▶ _WHAT YOU ARE ASKED TO DO_
The expected response is a copy of every line in the entries below that includes the word "brown".

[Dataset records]
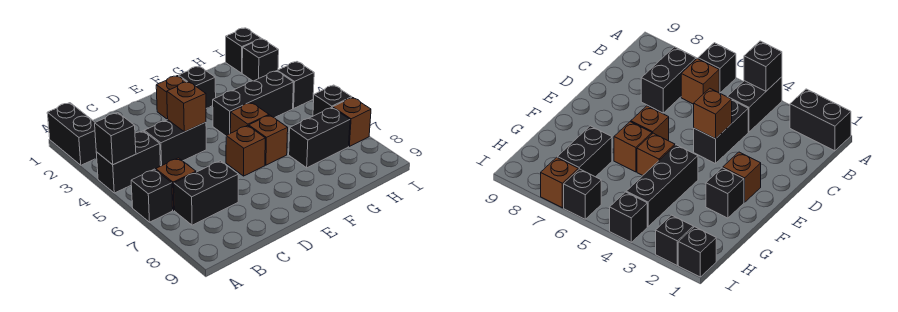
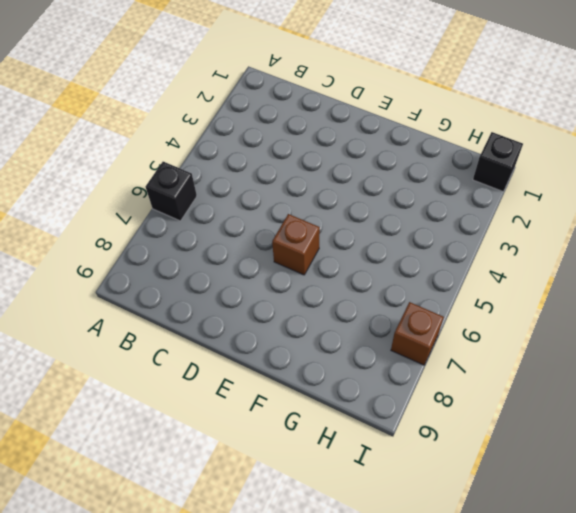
none -> black brick A1:A2 level 1
none -> black brick A4:B4 level 1
none -> brown brick B6 level 1

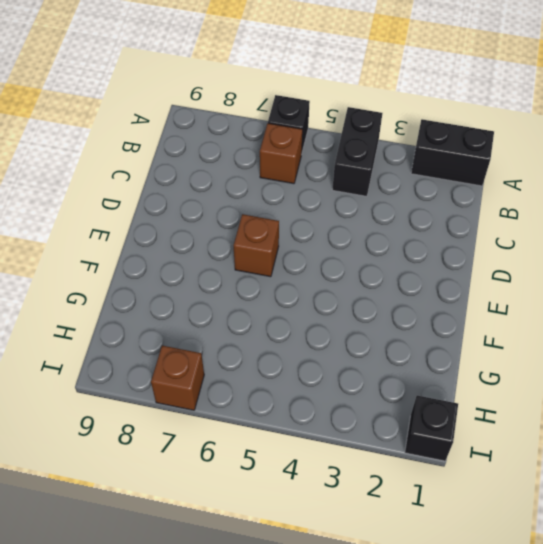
none -> black brick B7:C7 level 1
none -> black brick C4:D4 level 1
none -> brown brick E2 level 1

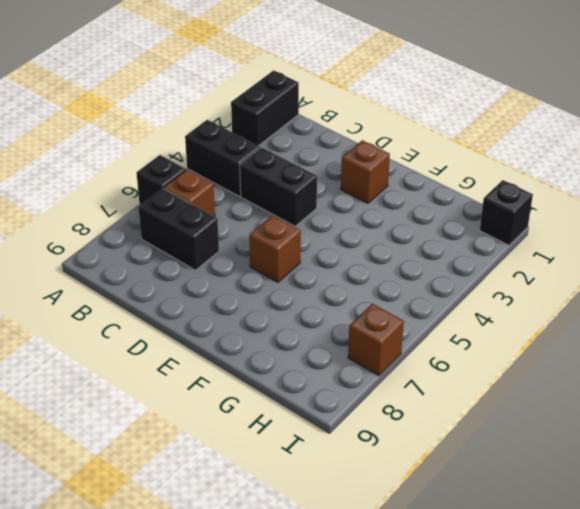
none -> black brick F2 level 1
none -> black brick F4:H4 level 1
none -> brown brick F5 level 1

▶ _REPLY_
none -> brown brick B6 level 1
none -> brown brick E2 level 1
none -> brown brick F5 level 1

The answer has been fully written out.